Work required
Which lines below contain "switch"? Copy every one of them.

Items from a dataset
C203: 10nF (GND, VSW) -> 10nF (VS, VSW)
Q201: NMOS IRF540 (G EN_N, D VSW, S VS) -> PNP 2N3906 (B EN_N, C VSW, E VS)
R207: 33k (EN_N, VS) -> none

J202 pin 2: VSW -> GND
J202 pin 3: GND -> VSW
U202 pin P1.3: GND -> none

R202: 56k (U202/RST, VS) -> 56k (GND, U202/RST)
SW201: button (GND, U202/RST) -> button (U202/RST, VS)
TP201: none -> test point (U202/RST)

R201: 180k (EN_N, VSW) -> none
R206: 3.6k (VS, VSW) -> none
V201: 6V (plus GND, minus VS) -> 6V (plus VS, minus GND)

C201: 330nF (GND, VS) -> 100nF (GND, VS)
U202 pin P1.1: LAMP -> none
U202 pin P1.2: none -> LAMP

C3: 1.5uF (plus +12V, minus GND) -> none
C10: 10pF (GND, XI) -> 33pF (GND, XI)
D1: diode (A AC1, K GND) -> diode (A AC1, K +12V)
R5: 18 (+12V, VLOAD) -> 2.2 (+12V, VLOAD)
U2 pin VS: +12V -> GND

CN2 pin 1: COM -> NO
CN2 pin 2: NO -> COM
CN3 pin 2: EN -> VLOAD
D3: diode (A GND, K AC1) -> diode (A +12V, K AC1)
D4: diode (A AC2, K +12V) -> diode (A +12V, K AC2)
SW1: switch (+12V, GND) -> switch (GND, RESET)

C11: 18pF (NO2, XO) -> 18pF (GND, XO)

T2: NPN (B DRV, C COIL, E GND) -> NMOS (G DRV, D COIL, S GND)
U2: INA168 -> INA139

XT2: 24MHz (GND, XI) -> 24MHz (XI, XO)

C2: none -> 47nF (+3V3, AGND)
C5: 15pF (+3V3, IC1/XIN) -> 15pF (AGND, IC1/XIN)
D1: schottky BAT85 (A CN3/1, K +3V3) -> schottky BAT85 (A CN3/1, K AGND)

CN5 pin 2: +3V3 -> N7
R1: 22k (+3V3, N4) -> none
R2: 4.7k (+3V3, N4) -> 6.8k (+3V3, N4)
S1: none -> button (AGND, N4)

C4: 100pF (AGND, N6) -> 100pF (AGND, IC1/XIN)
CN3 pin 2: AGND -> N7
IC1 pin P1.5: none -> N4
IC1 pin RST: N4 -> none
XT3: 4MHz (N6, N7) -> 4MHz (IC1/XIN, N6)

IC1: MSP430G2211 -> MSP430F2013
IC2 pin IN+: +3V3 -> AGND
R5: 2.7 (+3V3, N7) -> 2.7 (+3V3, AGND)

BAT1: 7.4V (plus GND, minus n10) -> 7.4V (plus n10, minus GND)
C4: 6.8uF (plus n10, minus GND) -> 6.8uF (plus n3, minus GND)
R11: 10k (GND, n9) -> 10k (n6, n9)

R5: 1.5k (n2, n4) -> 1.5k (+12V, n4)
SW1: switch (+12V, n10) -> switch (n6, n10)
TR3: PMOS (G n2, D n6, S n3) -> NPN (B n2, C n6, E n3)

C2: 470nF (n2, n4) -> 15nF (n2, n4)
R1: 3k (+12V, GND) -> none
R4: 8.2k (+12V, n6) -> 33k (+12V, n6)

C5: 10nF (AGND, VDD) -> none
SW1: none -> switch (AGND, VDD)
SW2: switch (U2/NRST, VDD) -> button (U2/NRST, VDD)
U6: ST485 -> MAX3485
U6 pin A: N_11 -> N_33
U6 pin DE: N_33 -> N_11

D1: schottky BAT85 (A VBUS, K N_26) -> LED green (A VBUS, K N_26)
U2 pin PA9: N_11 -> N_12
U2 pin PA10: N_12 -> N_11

Result
SW1: switch (+12V, GND) -> switch (GND, RESET)
SW1: switch (+12V, n10) -> switch (n6, n10)
SW1: none -> switch (AGND, VDD)
SW2: switch (U2/NRST, VDD) -> button (U2/NRST, VDD)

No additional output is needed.